### [Exercise goal]
Return all entries word for word, but drop any images.

● ● ● ● ●

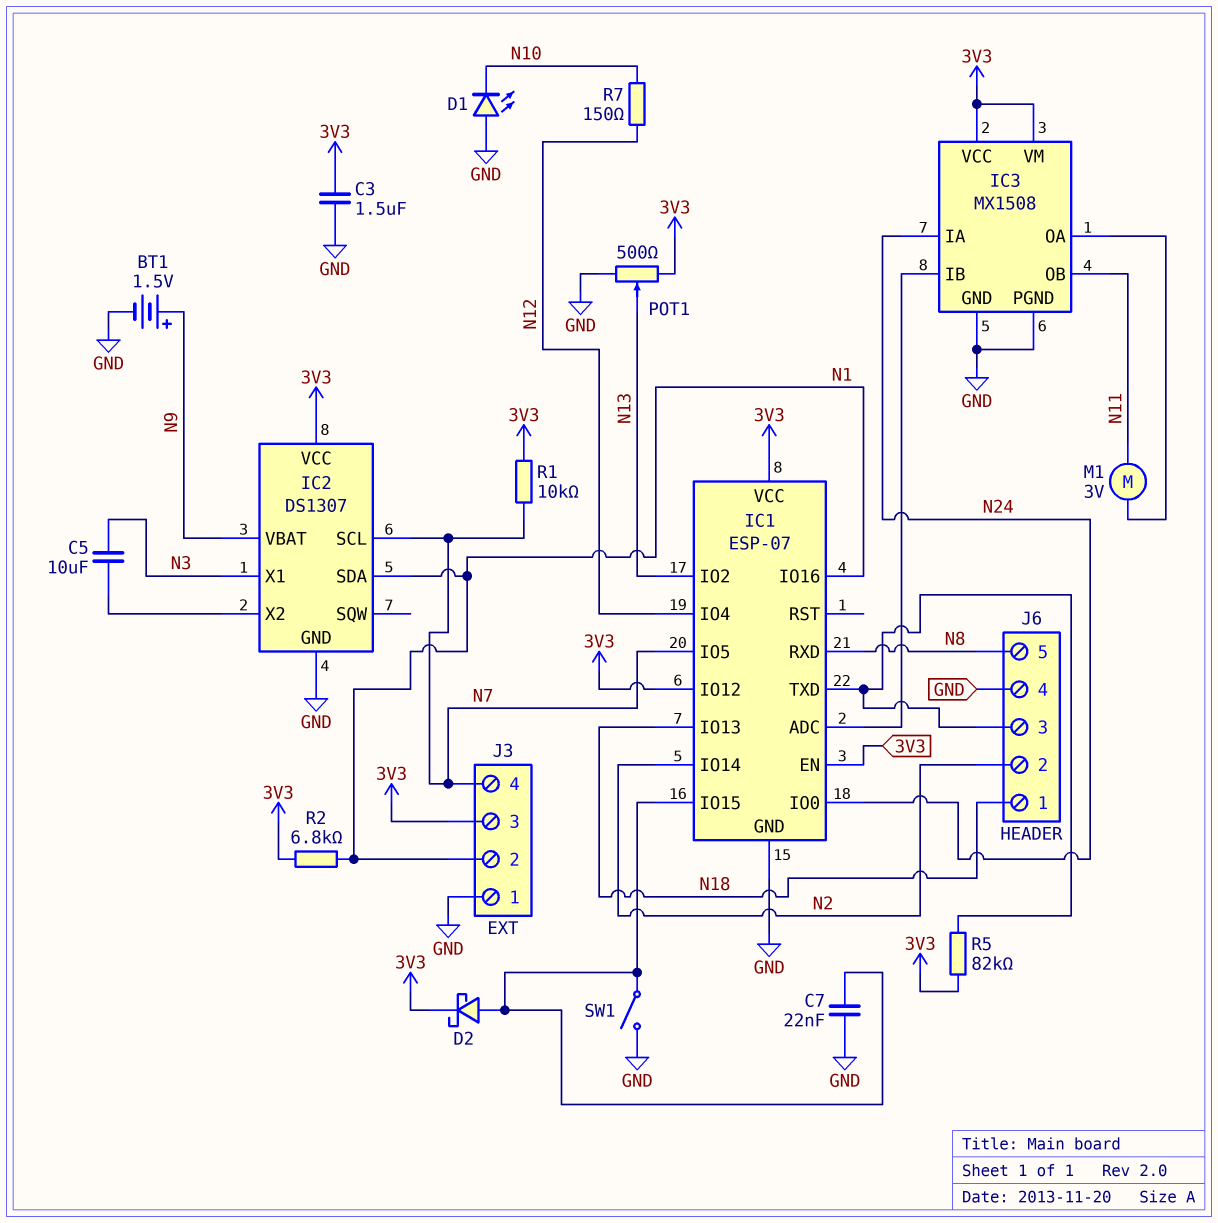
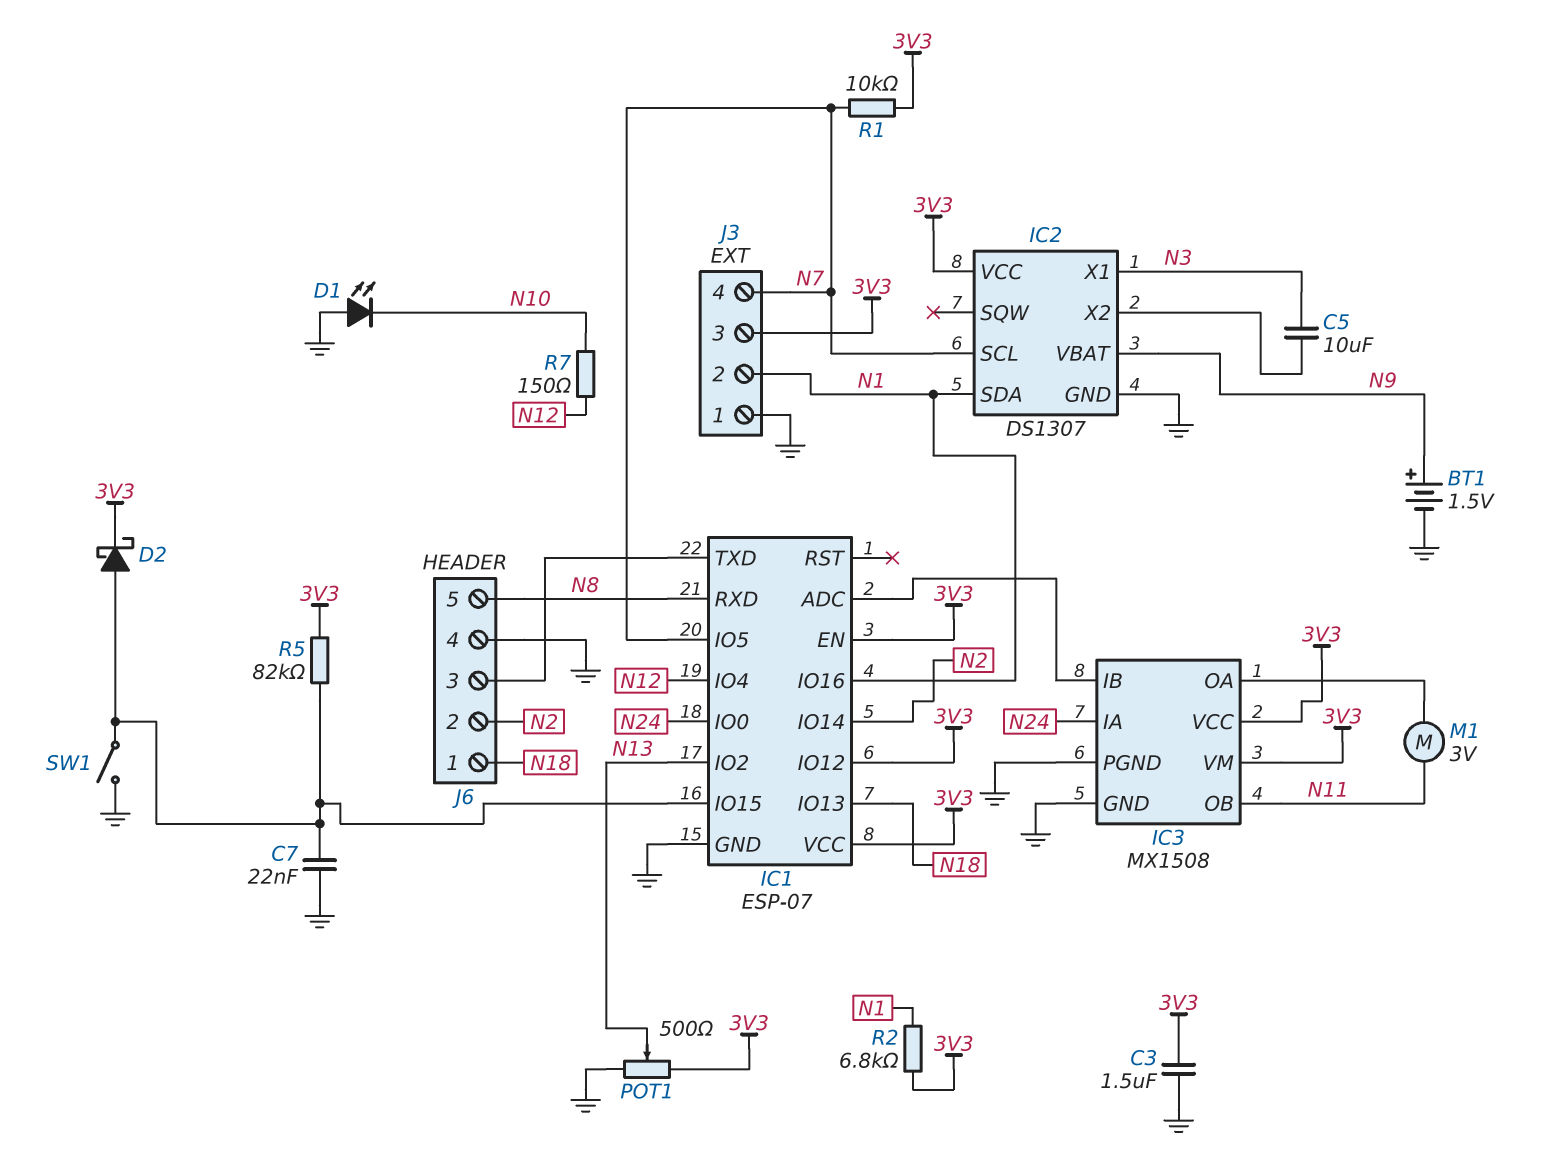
R5: 82k (3V3, IC1/TXD) -> 82k (3V3, IC1/IO15)

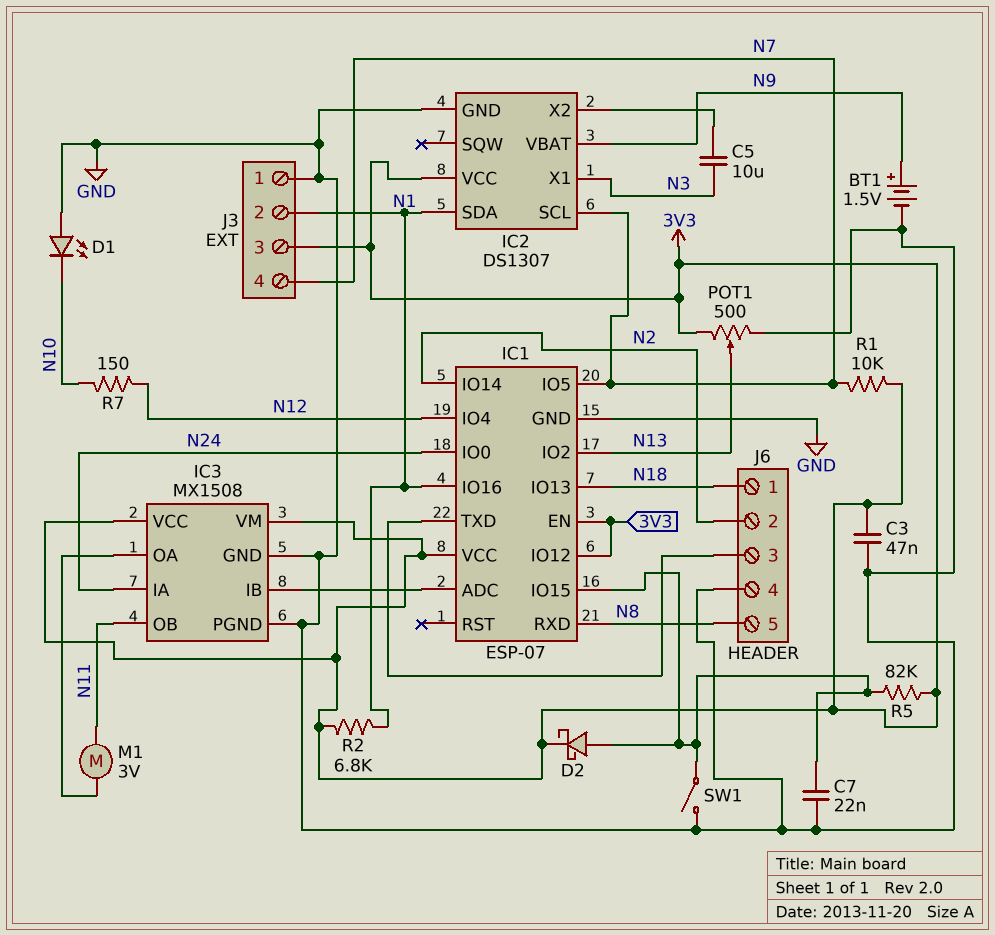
C3: 1.5uF (3V3, GND) -> 47nF (3V3, GND)

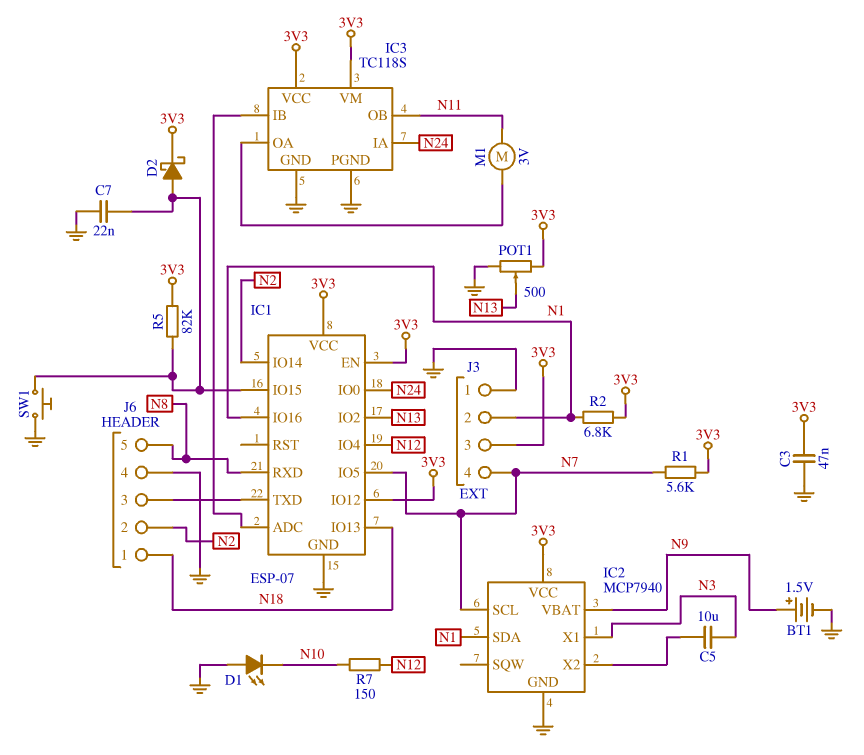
IC2: DS1307 -> MCP7940
IC3: MX1508 -> TC118S
R1: 10k (3V3, N7) -> 5.6k (3V3, N7)
SW1: switch (GND, IC1/IO15) -> button (GND, IC1/IO15)

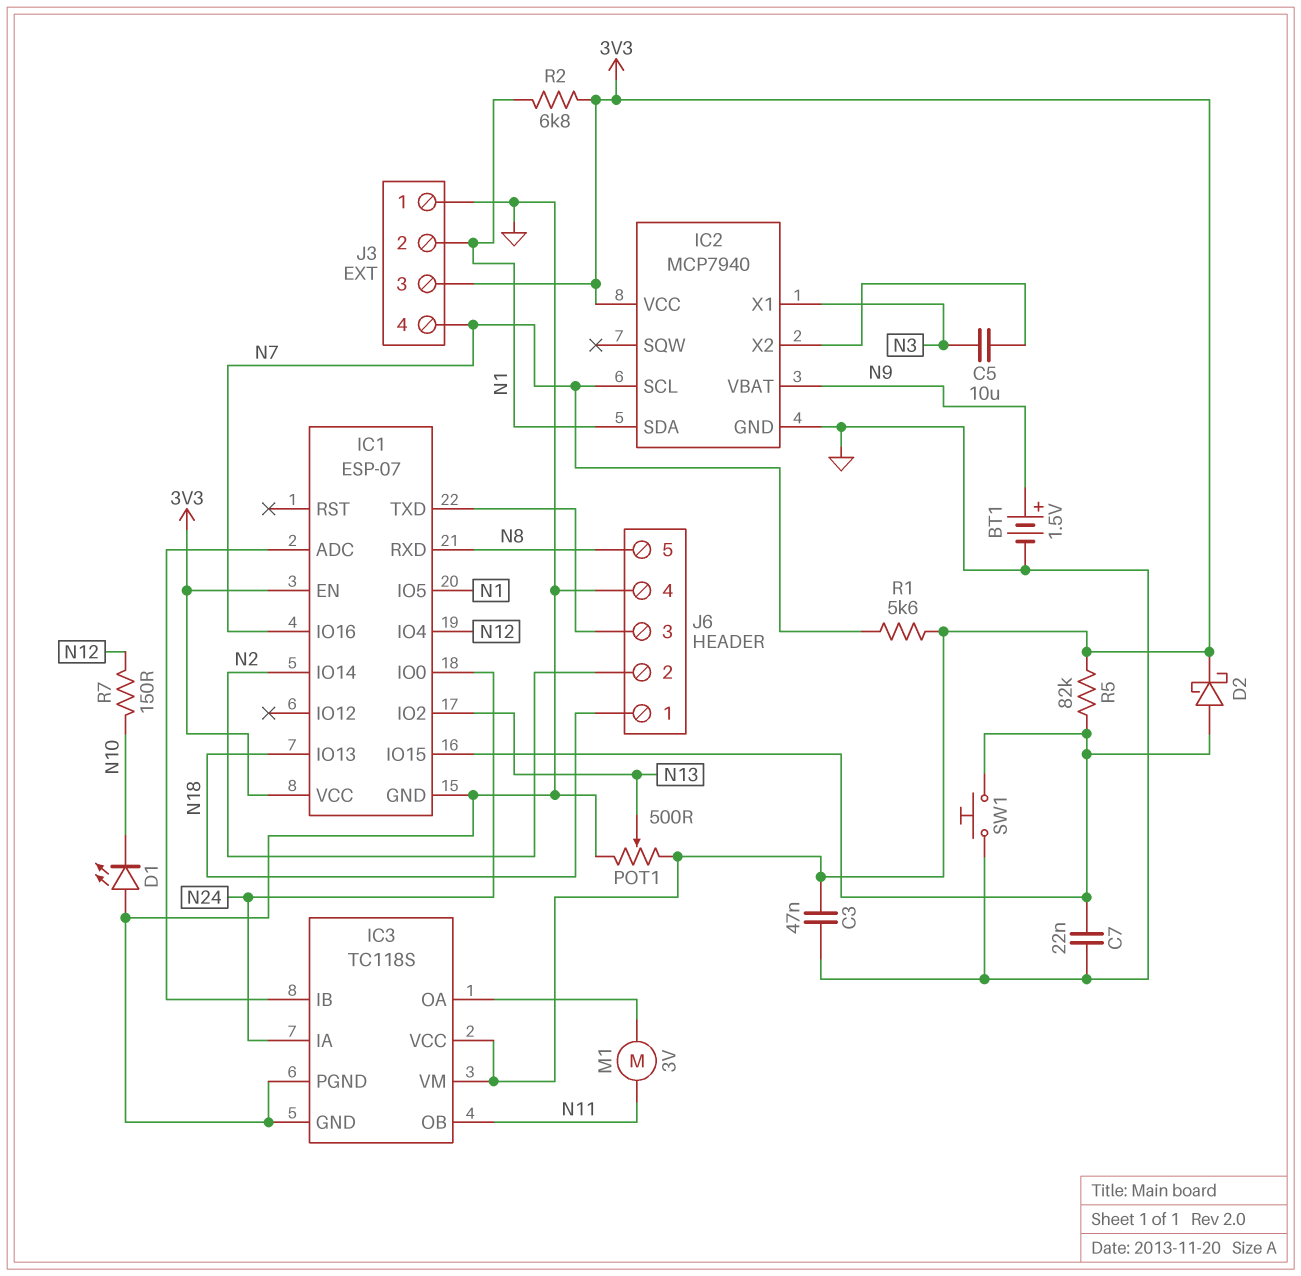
IC1 pin IO5: N7 -> N1
IC1 pin IO12: 3V3 -> none
IC1 pin IO16: N1 -> N7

● ● ● ● ●

### [Result of this exercise]
R5: 82k (3V3, IC1/TXD) -> 82k (3V3, IC1/IO15)

C3: 1.5uF (3V3, GND) -> 47nF (3V3, GND)

IC2: DS1307 -> MCP7940
IC3: MX1508 -> TC118S
R1: 10k (3V3, N7) -> 5.6k (3V3, N7)
SW1: switch (GND, IC1/IO15) -> button (GND, IC1/IO15)

IC1 pin IO5: N7 -> N1
IC1 pin IO12: 3V3 -> none
IC1 pin IO16: N1 -> N7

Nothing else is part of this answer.